* What to work on: Reproduce every line of the records below word for word, omitting the picture lines.

* Available records:
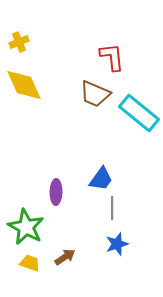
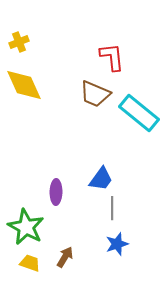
brown arrow: rotated 25 degrees counterclockwise
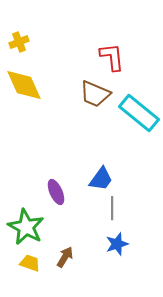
purple ellipse: rotated 25 degrees counterclockwise
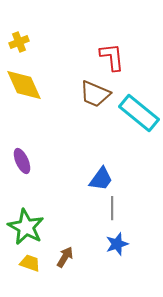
purple ellipse: moved 34 px left, 31 px up
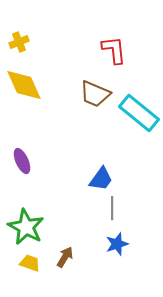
red L-shape: moved 2 px right, 7 px up
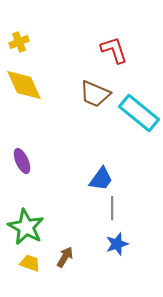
red L-shape: rotated 12 degrees counterclockwise
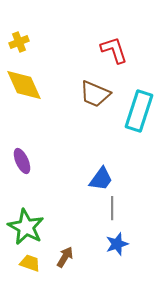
cyan rectangle: moved 2 px up; rotated 69 degrees clockwise
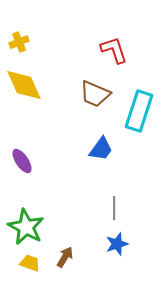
purple ellipse: rotated 10 degrees counterclockwise
blue trapezoid: moved 30 px up
gray line: moved 2 px right
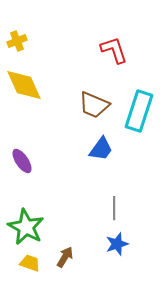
yellow cross: moved 2 px left, 1 px up
brown trapezoid: moved 1 px left, 11 px down
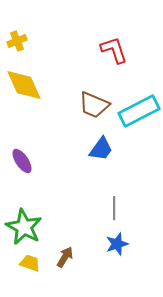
cyan rectangle: rotated 45 degrees clockwise
green star: moved 2 px left
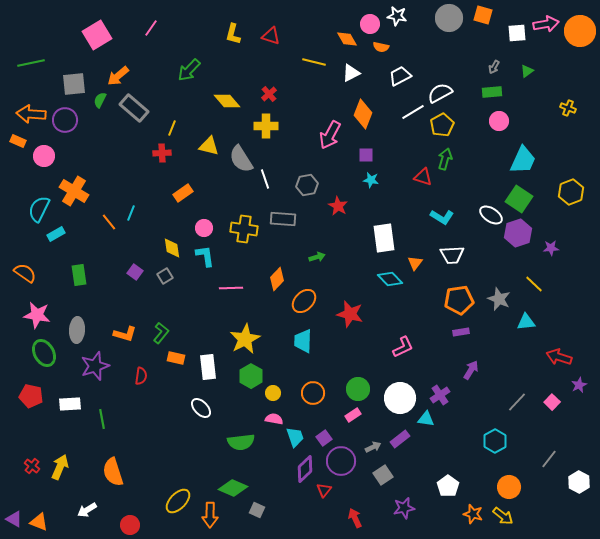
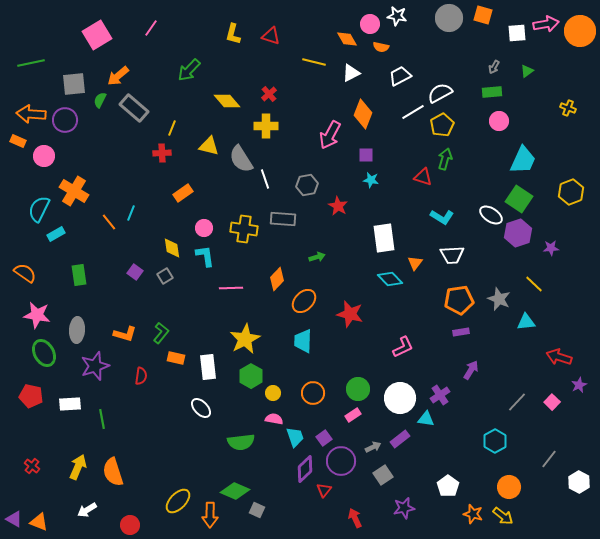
yellow arrow at (60, 467): moved 18 px right
green diamond at (233, 488): moved 2 px right, 3 px down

* Solution to this exercise:
brown arrow: rotated 25 degrees counterclockwise
purple ellipse: rotated 25 degrees counterclockwise
purple ellipse: moved 34 px left, 31 px up
red L-shape: moved 2 px right, 7 px up
red L-shape: rotated 12 degrees counterclockwise
cyan rectangle: moved 2 px up; rotated 69 degrees clockwise
purple ellipse: rotated 10 degrees counterclockwise
blue trapezoid: moved 30 px up
gray line: moved 2 px right
yellow cross: moved 2 px left, 1 px up
brown trapezoid: moved 1 px left, 11 px down
cyan rectangle: rotated 45 degrees clockwise
green star: moved 2 px left
yellow arrow at (60, 467): moved 18 px right
green diamond at (233, 488): moved 2 px right, 3 px down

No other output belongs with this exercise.